## What needs to be done
An acceptable answer contains every record below, unchanged, and no pictures.

## Available data
────────────────
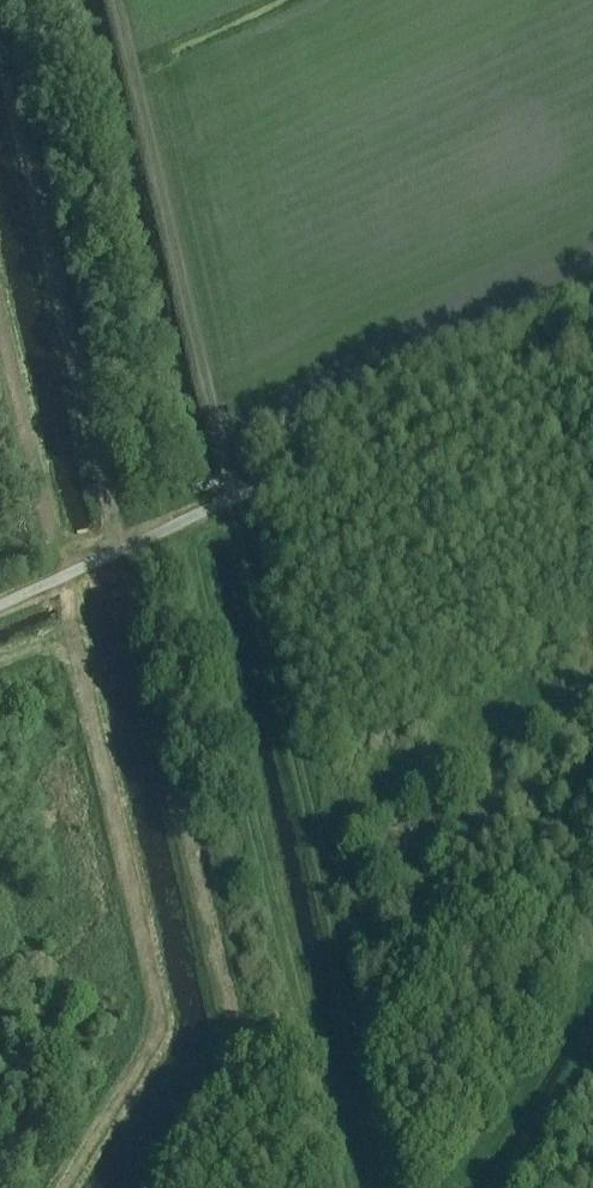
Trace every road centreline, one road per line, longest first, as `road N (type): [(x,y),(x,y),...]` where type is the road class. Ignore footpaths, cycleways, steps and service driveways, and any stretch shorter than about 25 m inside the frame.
road 1 (track): [(146,1187),(229,1044),(224,982),(124,549)]
road 2 (track): [(63,1187),(151,1048),(157,996),(62,579)]
road 3 (track): [(124,549),(0,11)]
road 4 (track): [(62,579),(0,310)]

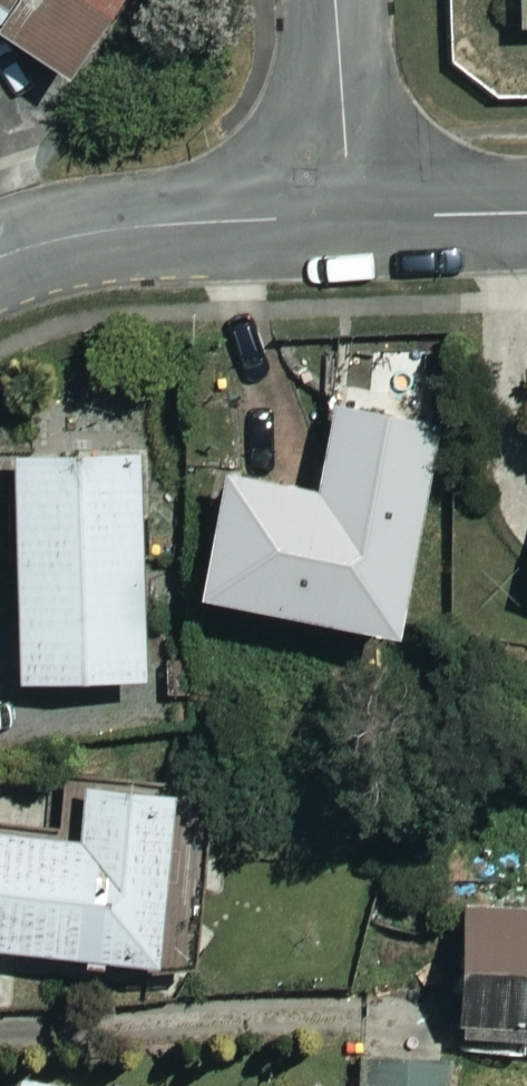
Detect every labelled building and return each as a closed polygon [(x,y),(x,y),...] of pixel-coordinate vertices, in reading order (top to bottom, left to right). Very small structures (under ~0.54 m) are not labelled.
[(28,28),(10,56),(91,106),(158,0),(0,0),(0,11),(28,28)] [(431,414),(324,394),(307,481),(206,462),(184,579),(388,617),(393,591),(427,597),(437,542),(408,537),(431,414)] [(134,449),(5,448),(5,665),(133,666),(134,449)] [(72,774),(67,830),(0,824),(0,936),(141,949),(156,782),(72,774)] [(448,1045),(520,1047),(520,1028),(526,1028),(526,916),(450,915),(448,1045)] [(12,1070),(9,1085),(86,1085),(12,1070)]
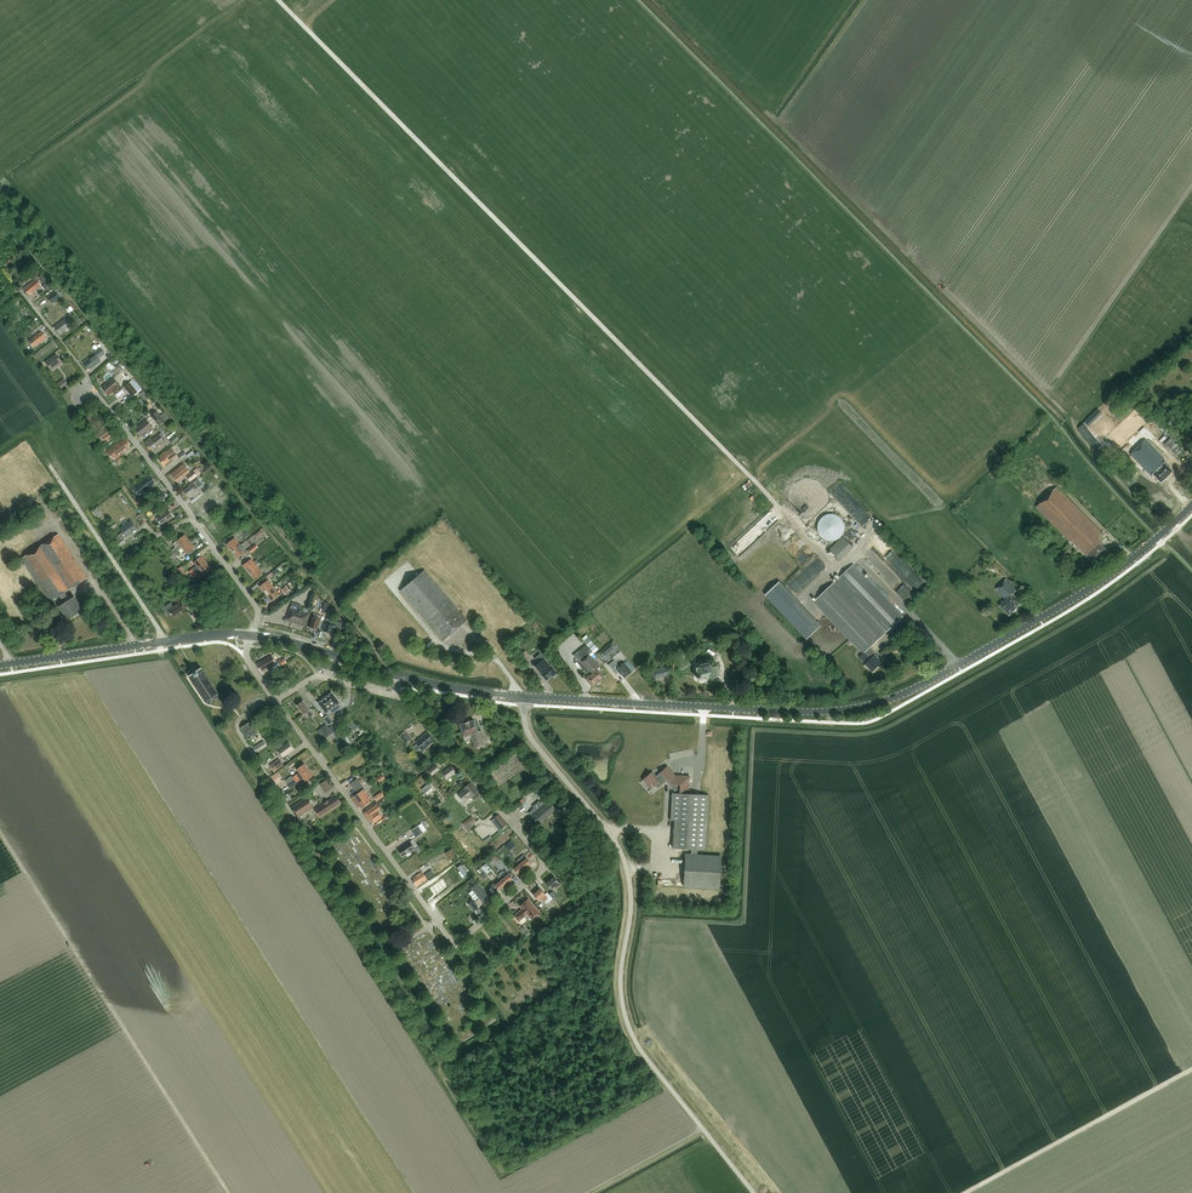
────────────────
## Solution
Trace every road centreline, one road per line, longest first, as `road N (type): [(x,y),(x,y),...]` where type is the road class. Ignore footpaths, cycleways, steps and service driveways, and any stretch shorter than about 25 m inside the frame.
road 1 (track): [(146,1187),(229,1044),(224,982),(124,549)]
road 2 (track): [(63,1187),(151,1048),(157,996),(62,579)]
road 3 (track): [(124,549),(0,11)]
road 4 (track): [(62,579),(0,310)]

Detect every labelled building and return each as a closed polygon [(x,y),(x,y),...] of pixel-coordinate vertices, in reading order (top to bottom, left to right). Very small structures (under ~0.54 m) are not labelled.
[(28,28),(10,56),(91,106),(158,0),(0,0),(0,11),(28,28)] [(431,414),(324,394),(307,481),(206,462),(184,579),(388,617),(393,591),(427,597),(437,542),(408,537),(431,414)] [(134,449),(5,448),(5,665),(133,666),(134,449)] [(72,774),(67,830),(0,824),(0,936),(141,949),(156,782),(72,774)] [(448,1045),(520,1047),(520,1028),(526,1028),(526,916),(450,915),(448,1045)] [(12,1070),(9,1085),(86,1085),(12,1070)]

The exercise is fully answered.